Material to process:
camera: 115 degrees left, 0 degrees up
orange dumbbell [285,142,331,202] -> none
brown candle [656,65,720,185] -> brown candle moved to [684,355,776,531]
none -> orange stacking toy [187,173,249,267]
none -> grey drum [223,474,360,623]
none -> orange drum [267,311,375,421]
==
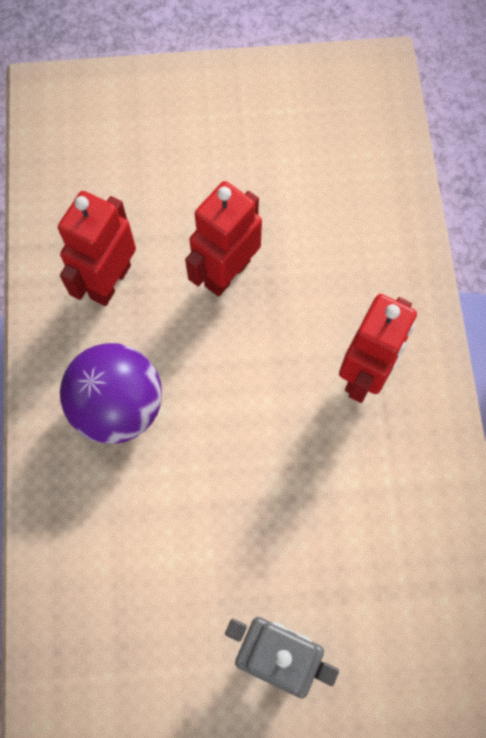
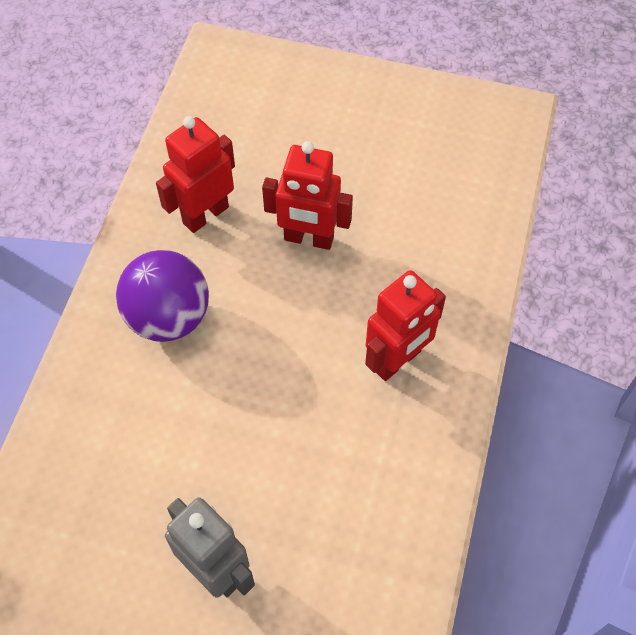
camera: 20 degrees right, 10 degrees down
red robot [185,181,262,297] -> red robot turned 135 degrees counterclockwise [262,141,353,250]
---
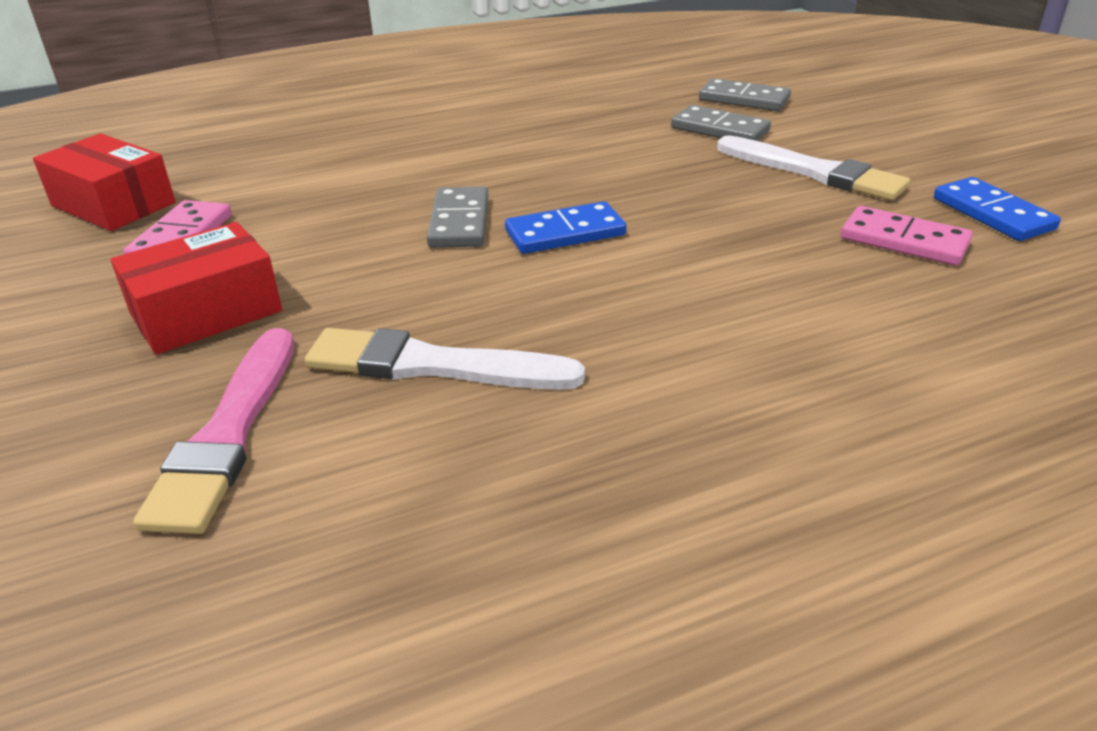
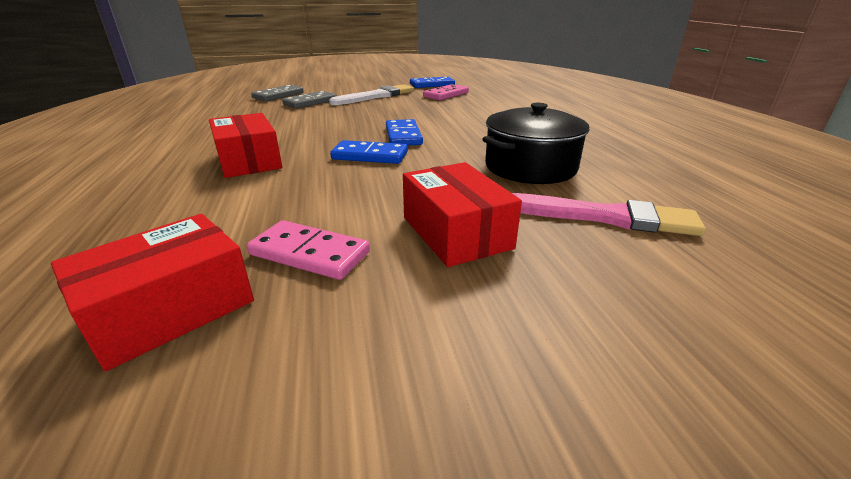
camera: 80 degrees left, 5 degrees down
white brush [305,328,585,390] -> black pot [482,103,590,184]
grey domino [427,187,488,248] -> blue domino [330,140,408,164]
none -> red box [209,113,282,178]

What the exercise asks: Where the listing above reaches the line that contains "white brush [305,328,585,390]", start retyping, and finish with the line that contains "none -> red box [209,113,282,178]"; reproduce those lines exactly and no others.

Exercise result:
white brush [305,328,585,390] -> black pot [482,103,590,184]
grey domino [427,187,488,248] -> blue domino [330,140,408,164]
none -> red box [209,113,282,178]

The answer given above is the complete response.